(Stored items)
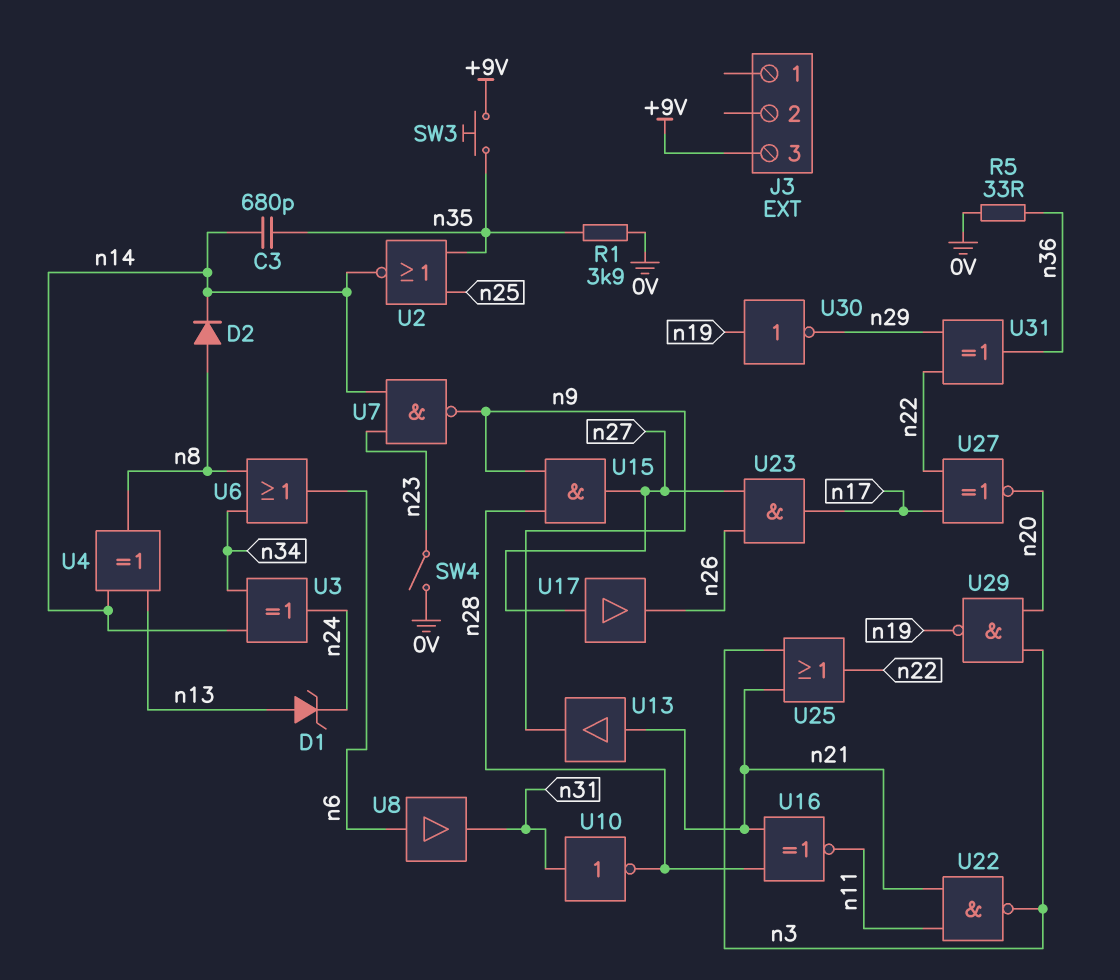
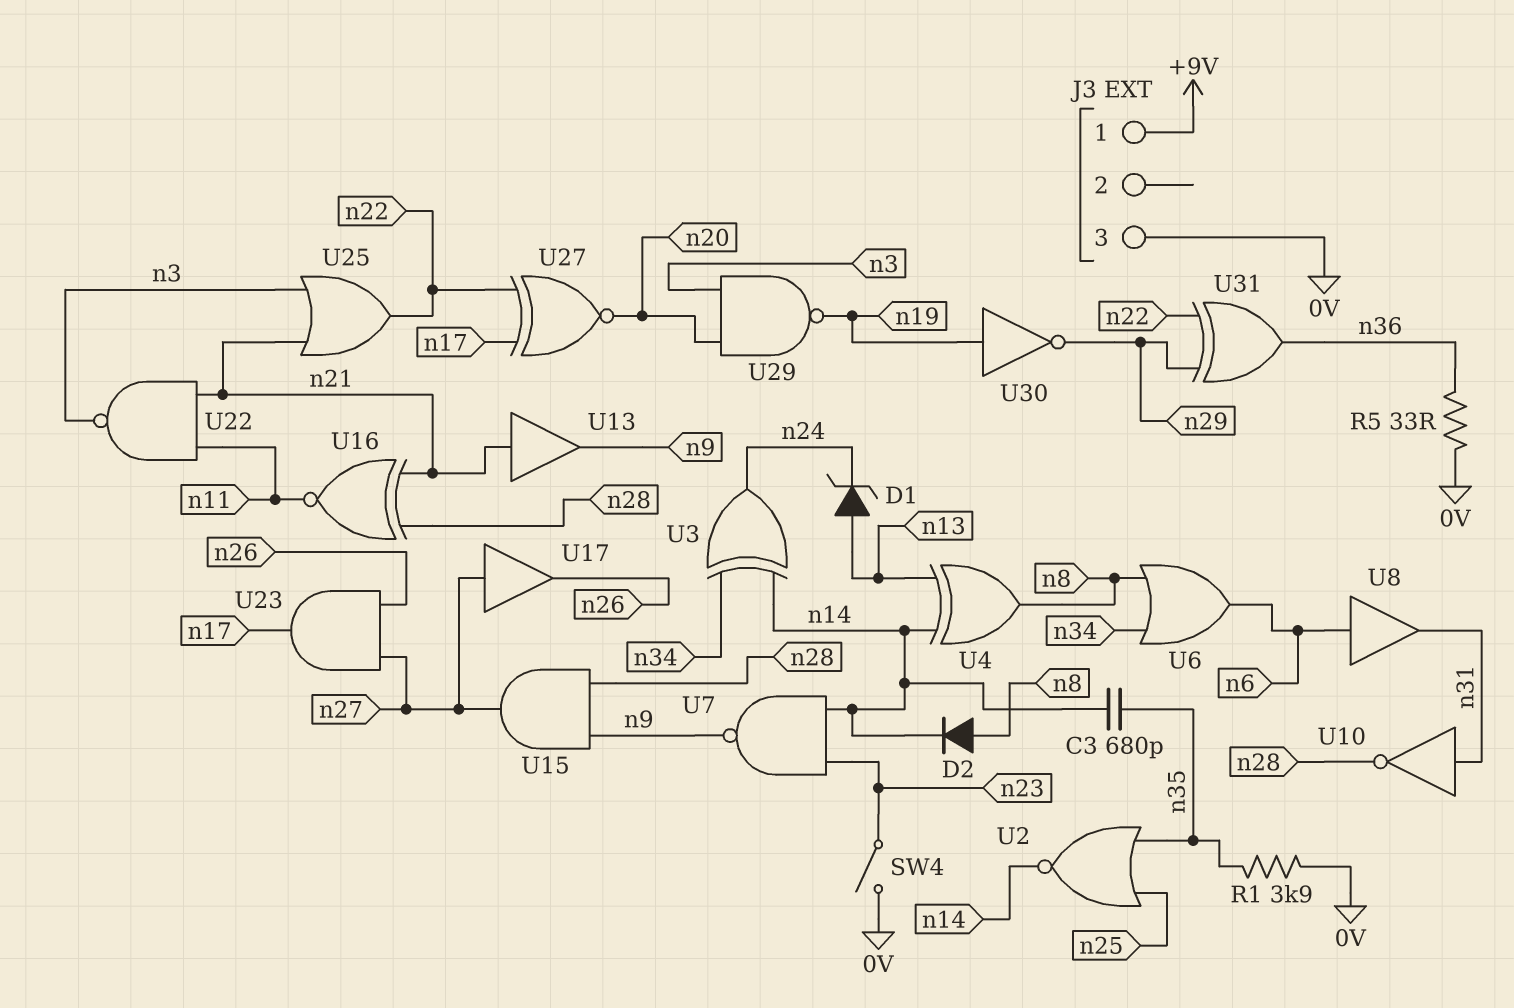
J3 pin 1: none -> +9V
J3 pin 3: +9V -> 0V
SW3: button (+9V, n35) -> none

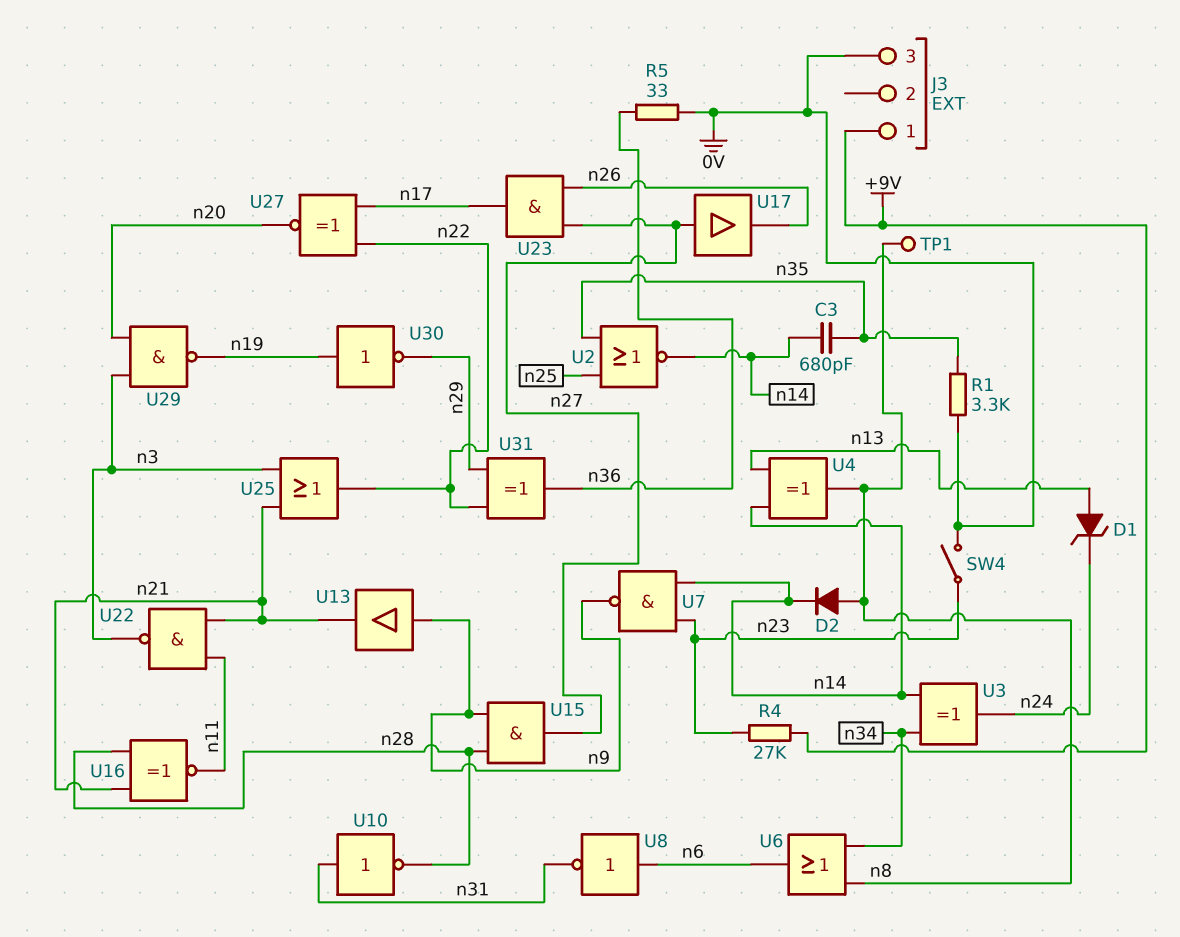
R1: 3.9k (0V, n35) -> 3.3k (0V, n35)
R4: none -> 27k (+9V, n23)
TP1: none -> test point (n8)
U8: buffer (in n6, out n31) -> NOT (in n6, out n31)
U13: buffer (in n21, out n9) -> buffer (in n9, out n21)

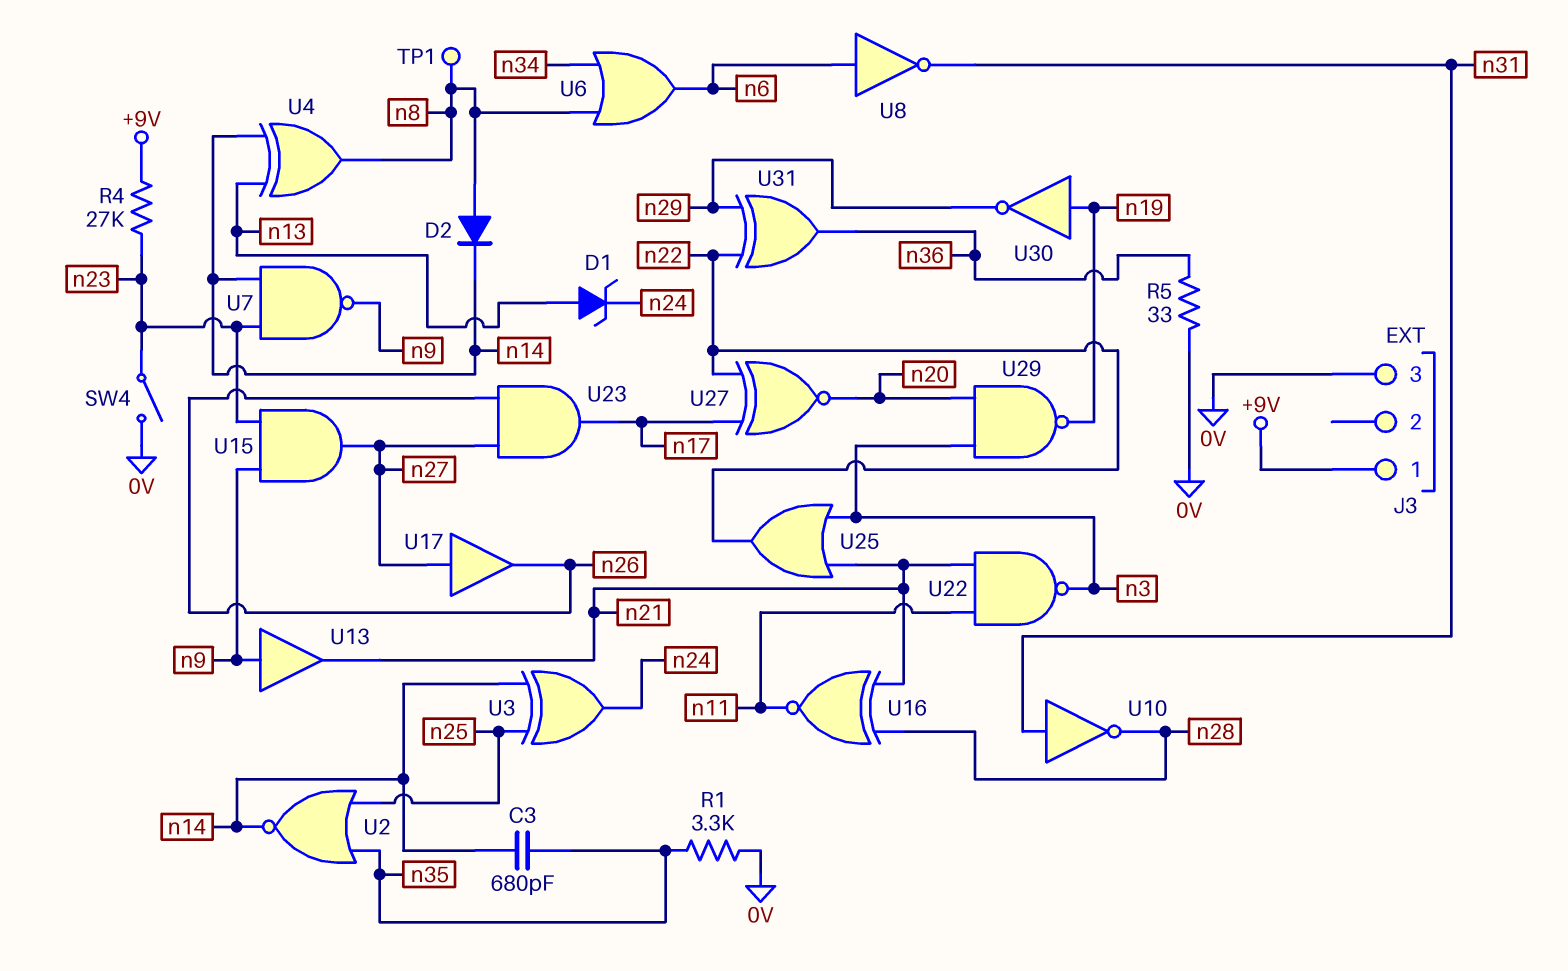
U3: XOR (in n14, in n34, out n24) -> XOR (in n14, in n25, out n24)
U15: AND (in n9, in n28, out n27) -> AND (in n9, in n23, out n27)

• **AIM OF THE TASK**
Once the pictures are removed, write out all of the entries above exactly.

• **THE ANSWER**
J3 pin 1: none -> +9V
J3 pin 3: +9V -> 0V
SW3: button (+9V, n35) -> none

R1: 3.9k (0V, n35) -> 3.3k (0V, n35)
R4: none -> 27k (+9V, n23)
TP1: none -> test point (n8)
U8: buffer (in n6, out n31) -> NOT (in n6, out n31)
U13: buffer (in n21, out n9) -> buffer (in n9, out n21)

U3: XOR (in n14, in n34, out n24) -> XOR (in n14, in n25, out n24)
U15: AND (in n9, in n28, out n27) -> AND (in n9, in n23, out n27)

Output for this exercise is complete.